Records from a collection
------

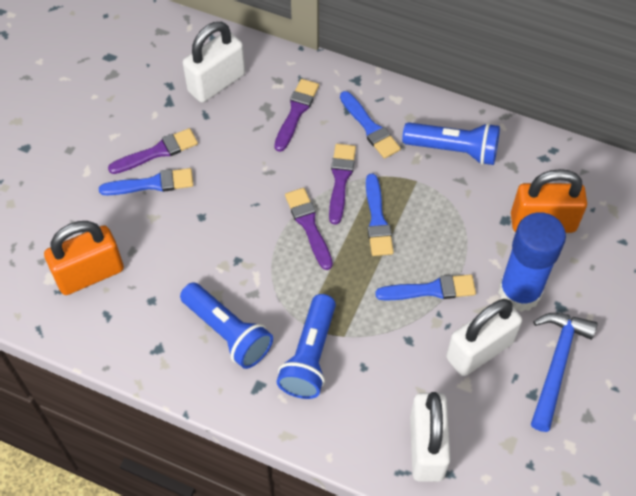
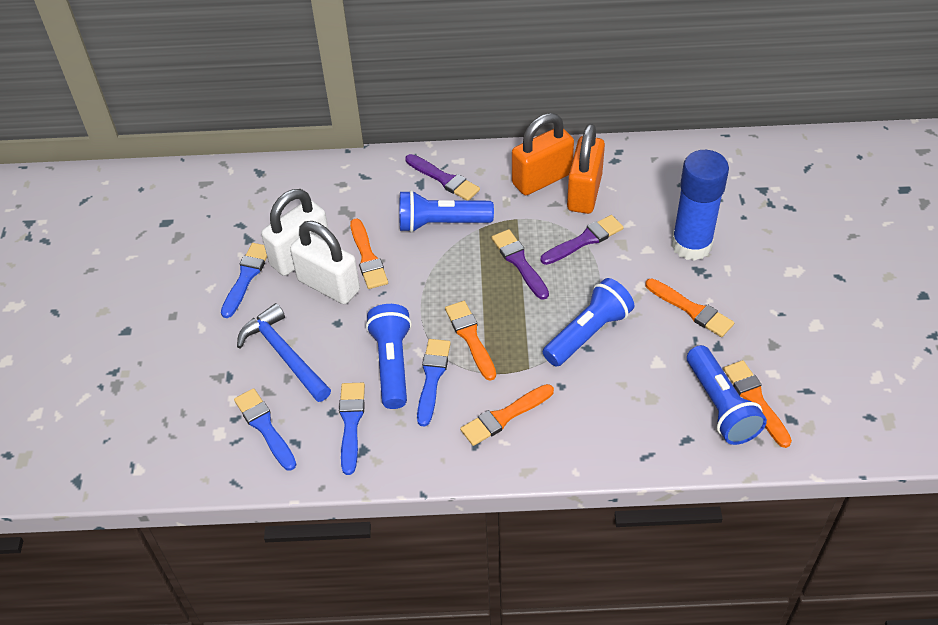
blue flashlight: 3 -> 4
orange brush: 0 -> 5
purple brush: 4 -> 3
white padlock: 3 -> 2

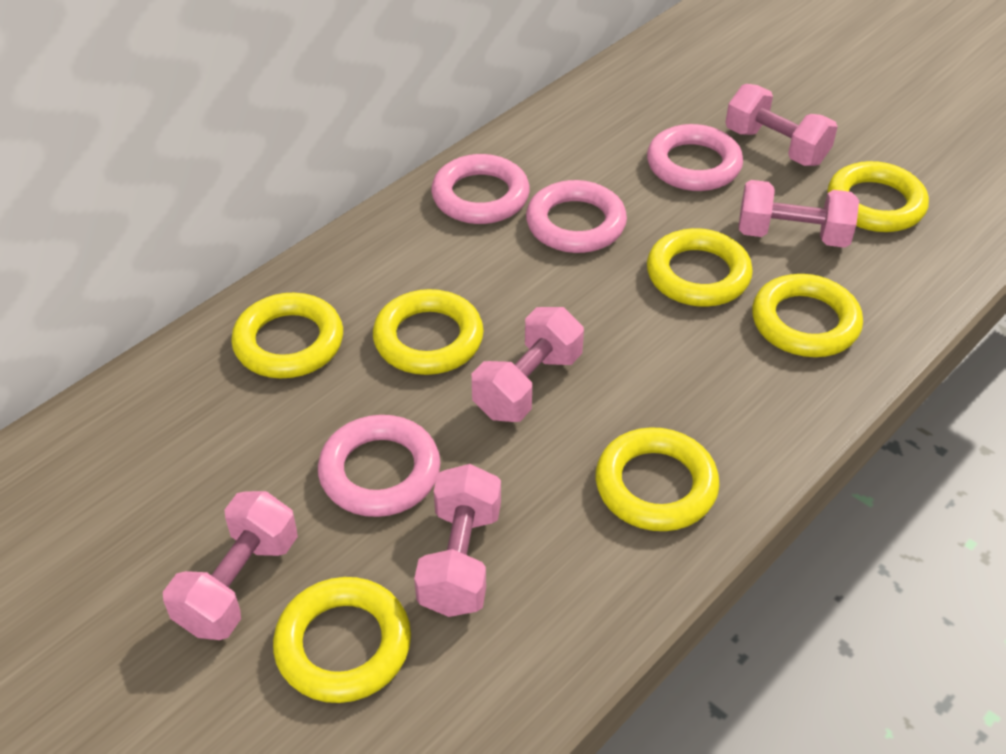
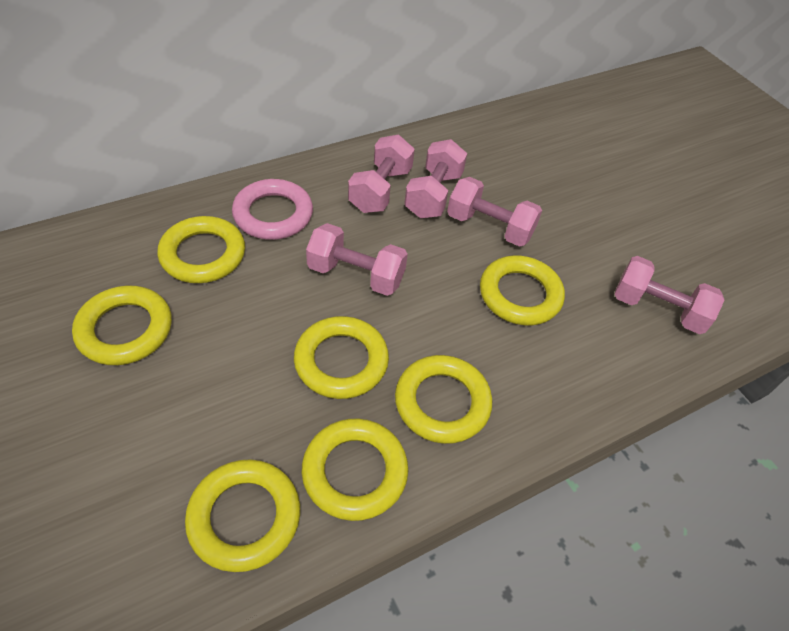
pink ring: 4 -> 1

------

What is being asked —
What is needed is an exact copy of all the data, with no images in it.

Solution to this problem —
blue flashlight: 3 -> 4
orange brush: 0 -> 5
purple brush: 4 -> 3
white padlock: 3 -> 2

pink ring: 4 -> 1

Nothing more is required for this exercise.